──────── INFORMATION PROVIDED ────────

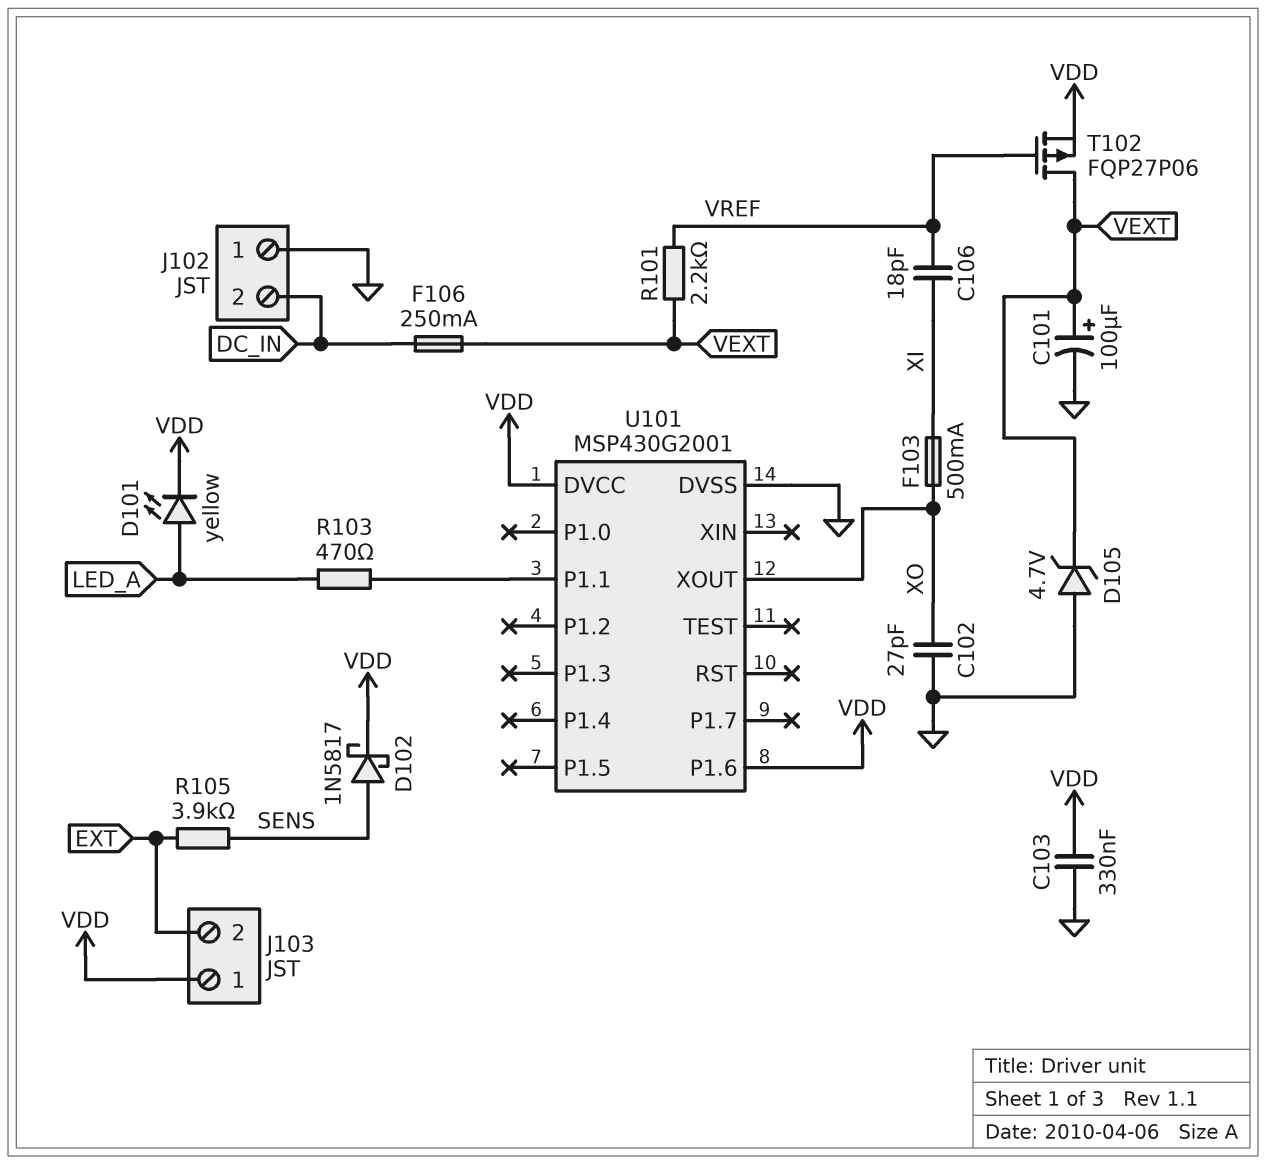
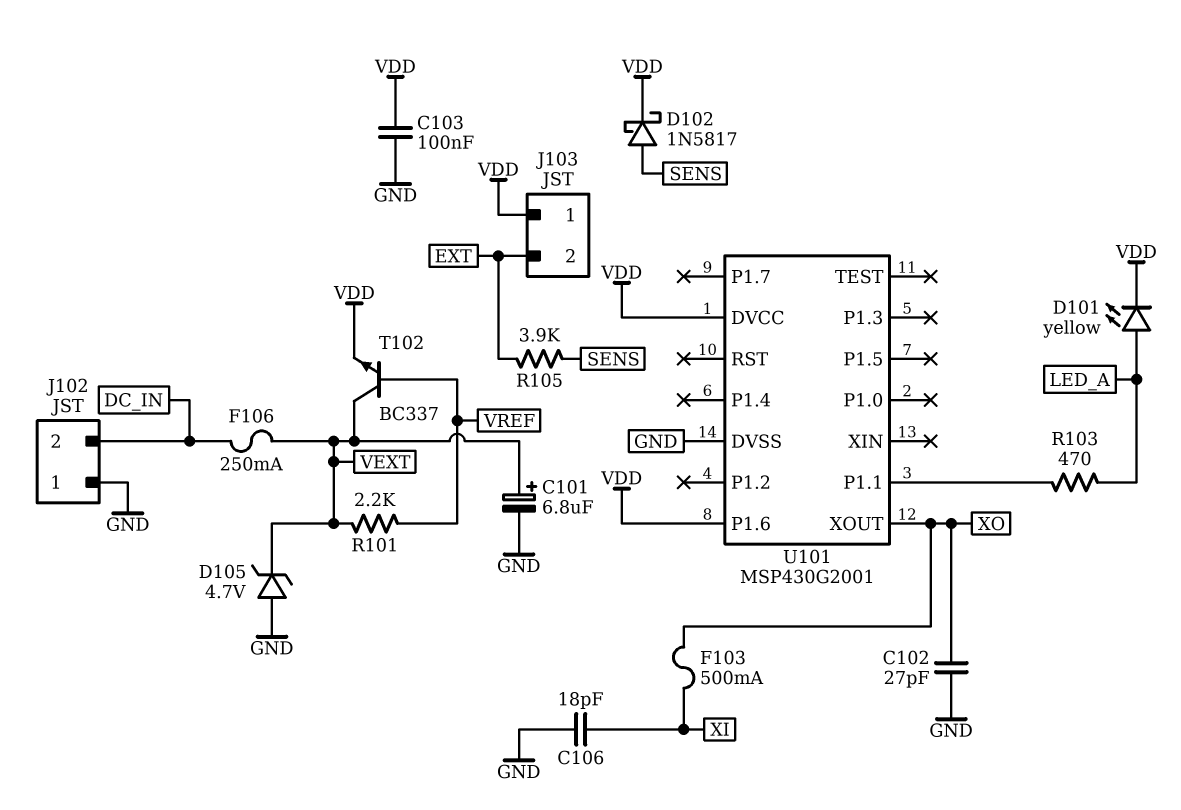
C101: 100uF (plus VEXT, minus GND) -> 6.8uF (plus VEXT, minus GND)
C103: 330nF (GND, VDD) -> 100nF (GND, VDD)
C106: 18pF (VREF, XI) -> 18pF (GND, XI)
T102: PMOS FQP27P06 (G VREF, D VEXT, S VDD) -> NPN BC337 (B VREF, C VEXT, E VDD)

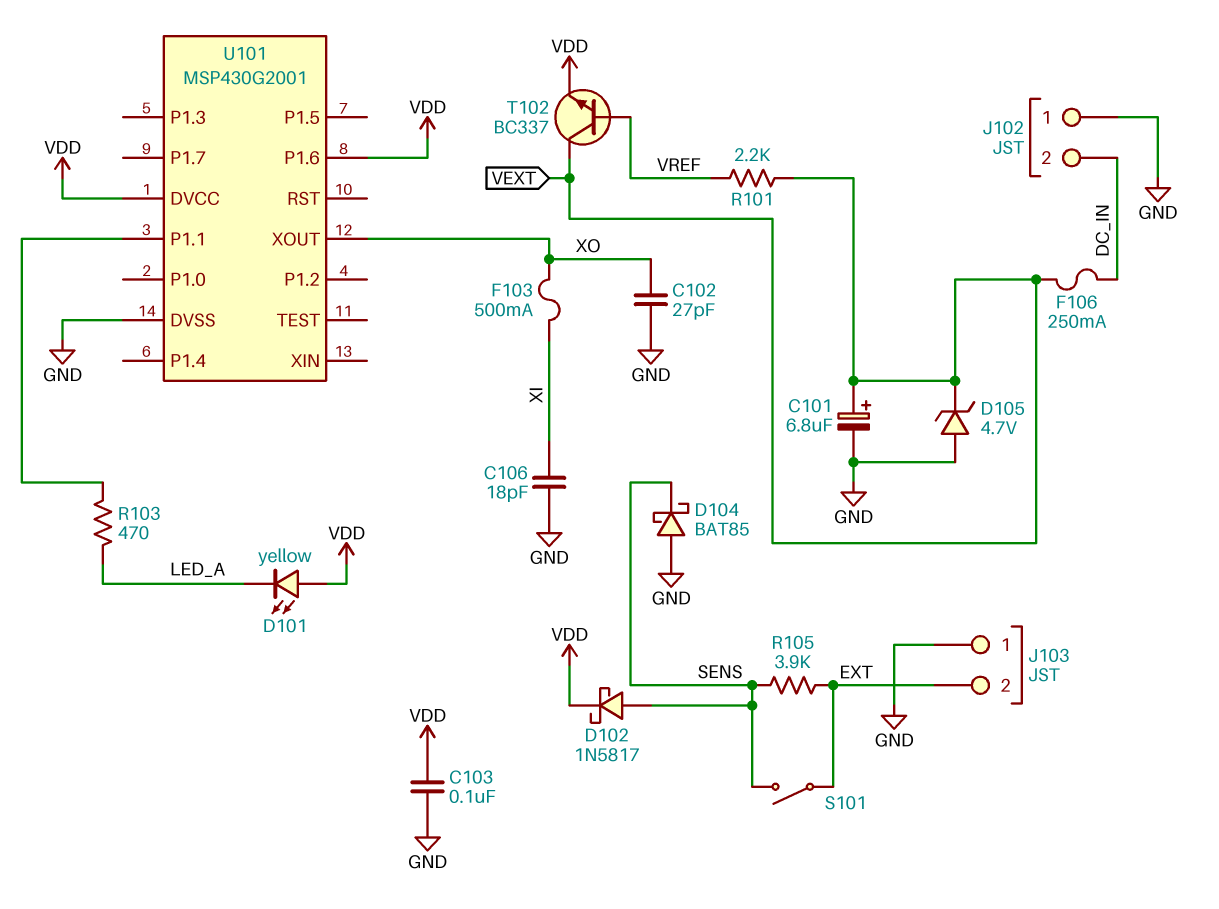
D101: LED yellow (A LED_A, K VDD) -> LED yellow (A VDD, K LED_A)
D104: none -> schottky BAT85 (A GND, K SENS)
J103 pin 1: VDD -> GND
S101: none -> switch (EXT, SENS)

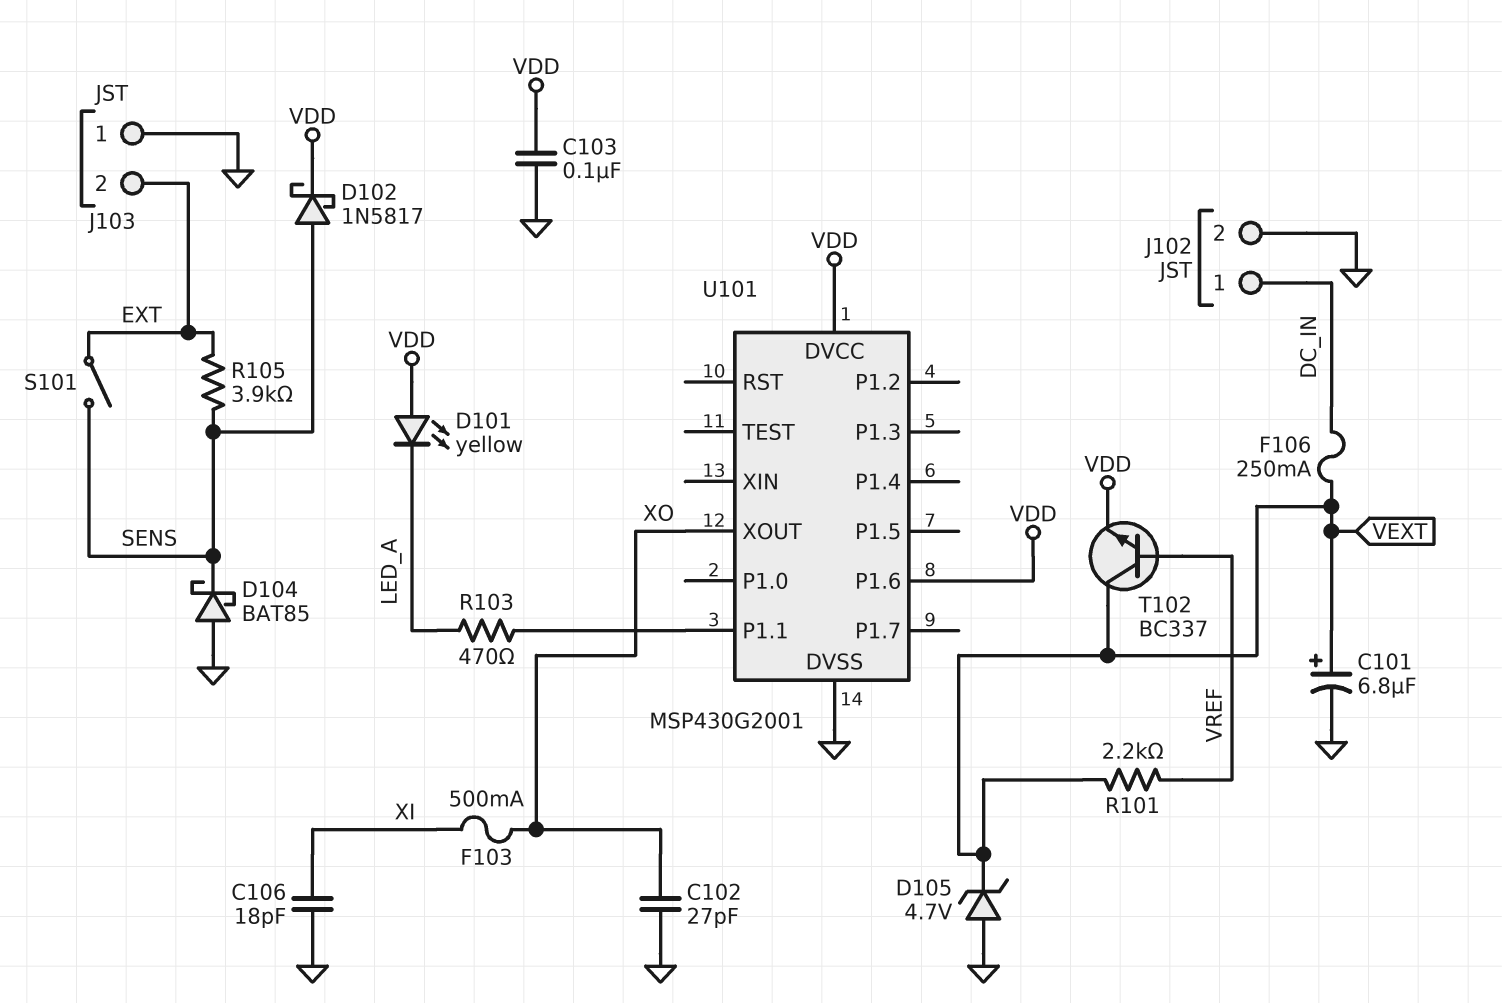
J102 pin 1: GND -> DC_IN
J102 pin 2: DC_IN -> GND

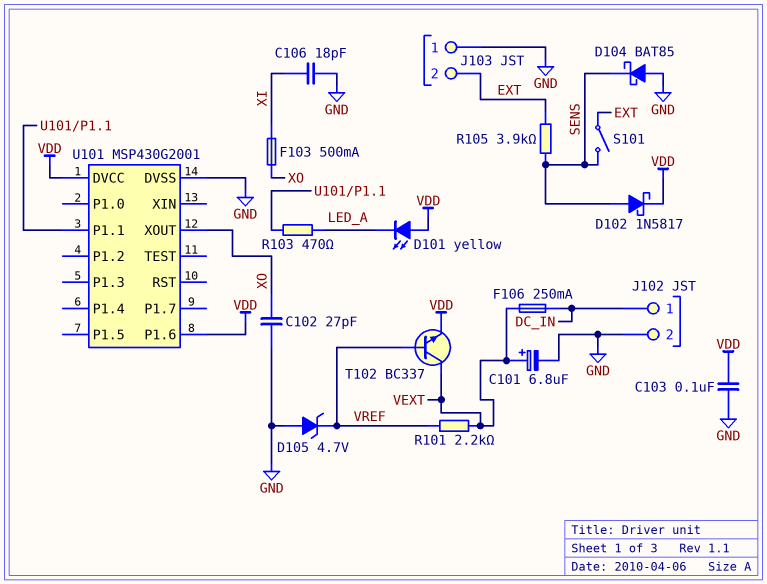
D105: zener 4.7V (A GND, K VEXT) -> zener 4.7V (A GND, K VREF)

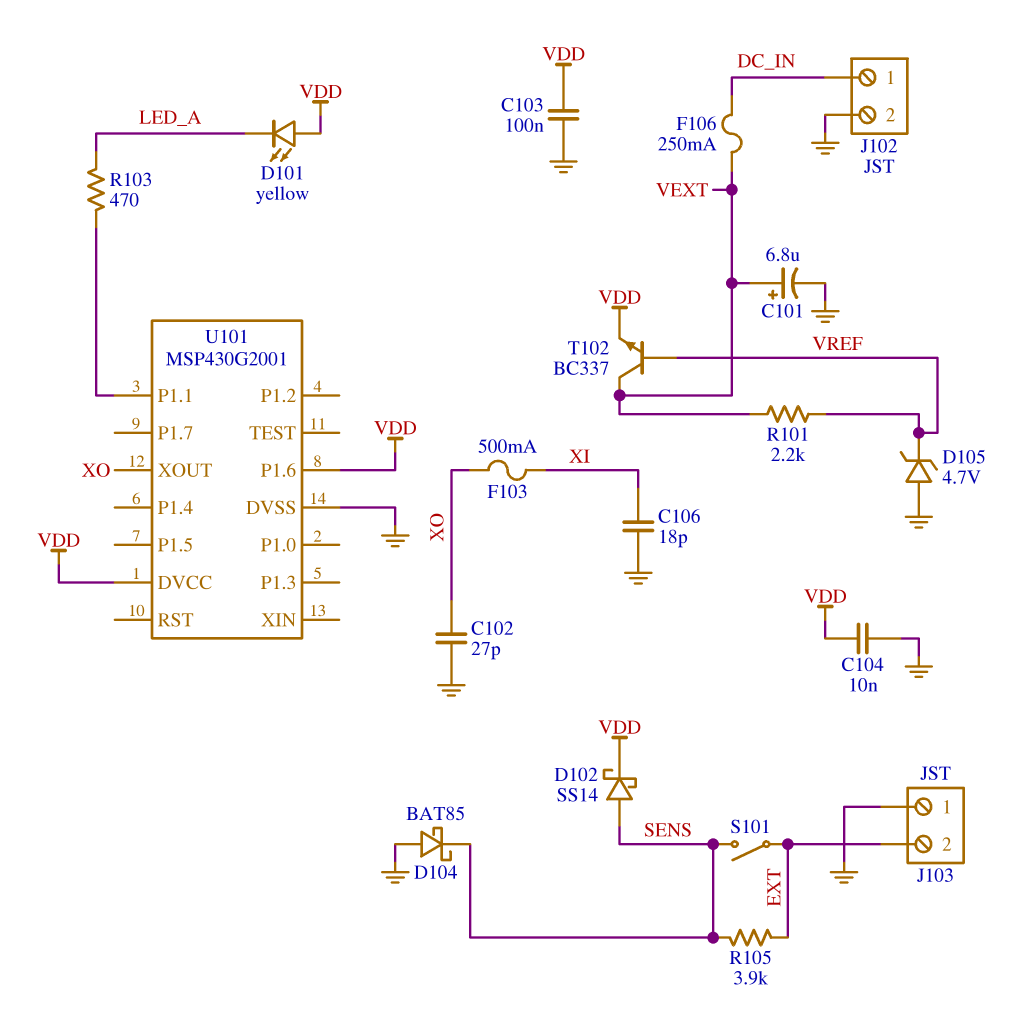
C104: none -> 10nF (GND, VDD)
D102: schottky 1N5817 (A SENS, K VDD) -> schottky SS14 (A SENS, K VDD)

────────

TASK GOAL:
Print out the material word for word, omitting the pictures.

COMPLETED EXERCISE:
C101: 100uF (plus VEXT, minus GND) -> 6.8uF (plus VEXT, minus GND)
C103: 330nF (GND, VDD) -> 100nF (GND, VDD)
C106: 18pF (VREF, XI) -> 18pF (GND, XI)
T102: PMOS FQP27P06 (G VREF, D VEXT, S VDD) -> NPN BC337 (B VREF, C VEXT, E VDD)

D101: LED yellow (A LED_A, K VDD) -> LED yellow (A VDD, K LED_A)
D104: none -> schottky BAT85 (A GND, K SENS)
J103 pin 1: VDD -> GND
S101: none -> switch (EXT, SENS)

J102 pin 1: GND -> DC_IN
J102 pin 2: DC_IN -> GND

D105: zener 4.7V (A GND, K VEXT) -> zener 4.7V (A GND, K VREF)

C104: none -> 10nF (GND, VDD)
D102: schottky 1N5817 (A SENS, K VDD) -> schottky SS14 (A SENS, K VDD)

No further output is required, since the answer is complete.